[Before-and-after object listings]
+--

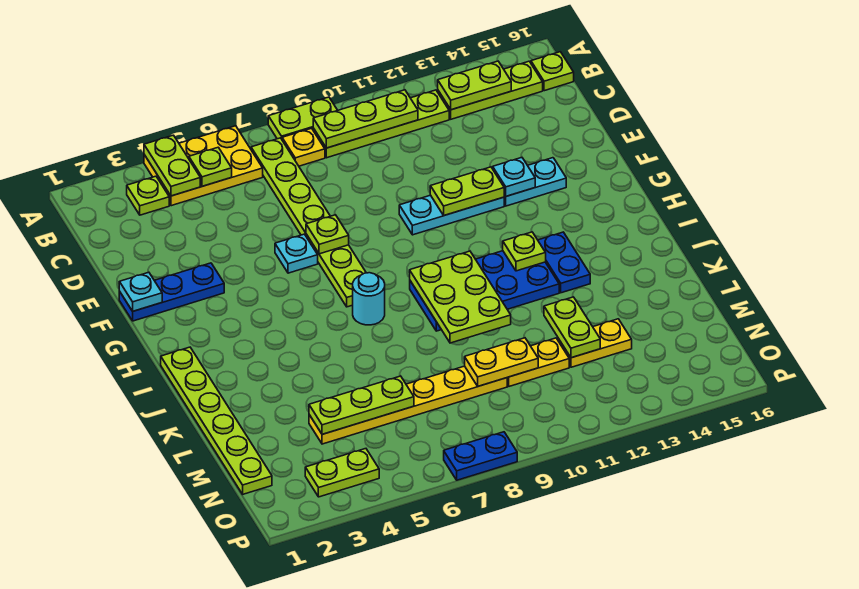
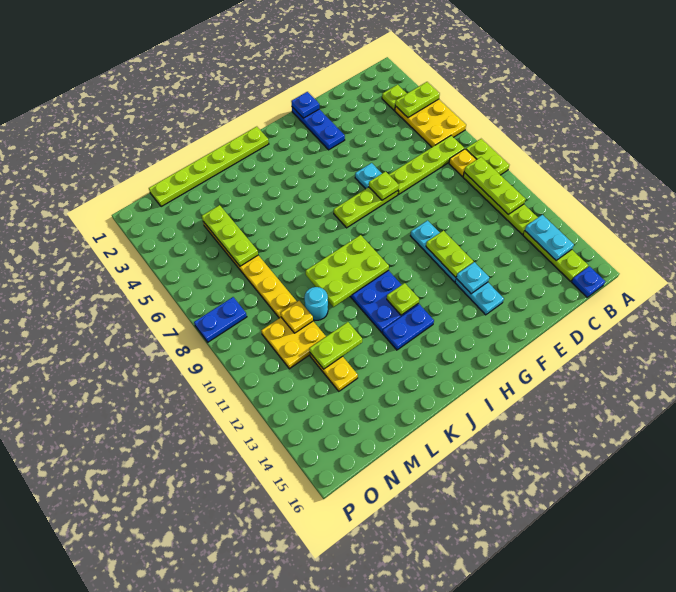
lime plate B5 level 2 -> none
lime plate B13:B14 level 2 -> cyan plate B13:B14 level 2
lime plate B16 level 1 -> blue plate B16 level 1
cyan plate F1 level 2 -> blue plate F1 level 2
cyan round brick I7 level 1 -> cyan round brick L10 level 1
yellow plate M9:M10 level 2 -> yellow plate M10 level 2
yellow plate M10:M11 level 1 -> yellow plate M10:N11 level 1
lime plate O3:O4 level 1 -> none
blue plate P7:P8 level 1 -> blue plate O8:P8 level 1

+--

[Instructions to follow] Print every line from the one that contains "cyan plate F1" to the end of the records, exactly as written, and nothing more.

[Result below]
cyan plate F1 level 2 -> blue plate F1 level 2
cyan round brick I7 level 1 -> cyan round brick L10 level 1
yellow plate M9:M10 level 2 -> yellow plate M10 level 2
yellow plate M10:M11 level 1 -> yellow plate M10:N11 level 1
lime plate O3:O4 level 1 -> none
blue plate P7:P8 level 1 -> blue plate O8:P8 level 1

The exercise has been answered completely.